*What the exercise asks*. Extract each line of the material that follows exactly and omit its pictures.

*Data excerpt*.
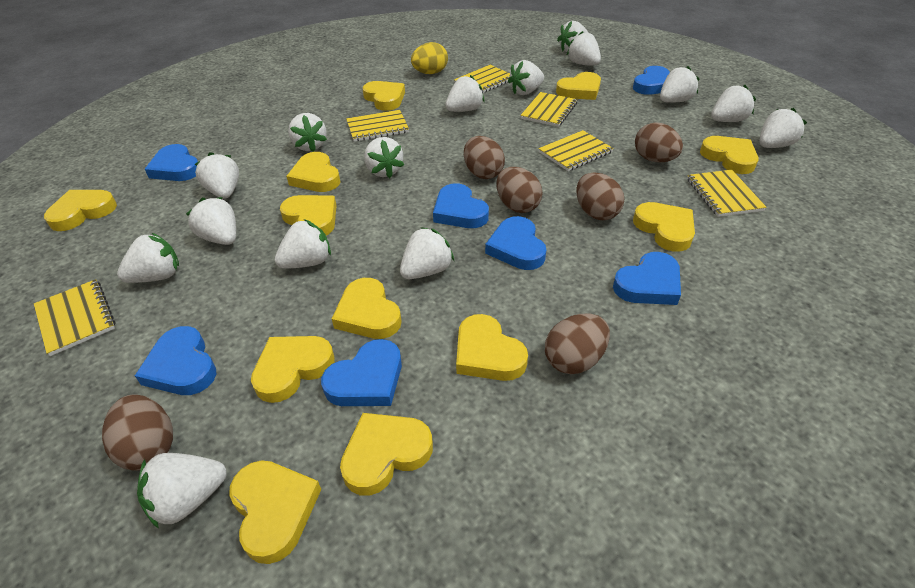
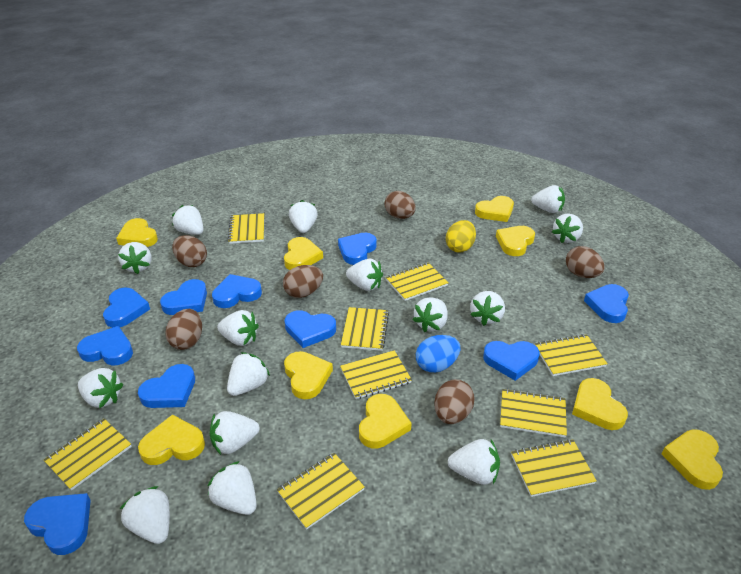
blue egg: 0 -> 1
blue heart: 7 -> 10
yellow heart: 12 -> 9
yellow notebook: 6 -> 9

*Written answer*.
blue egg: 0 -> 1
blue heart: 7 -> 10
yellow heart: 12 -> 9
yellow notebook: 6 -> 9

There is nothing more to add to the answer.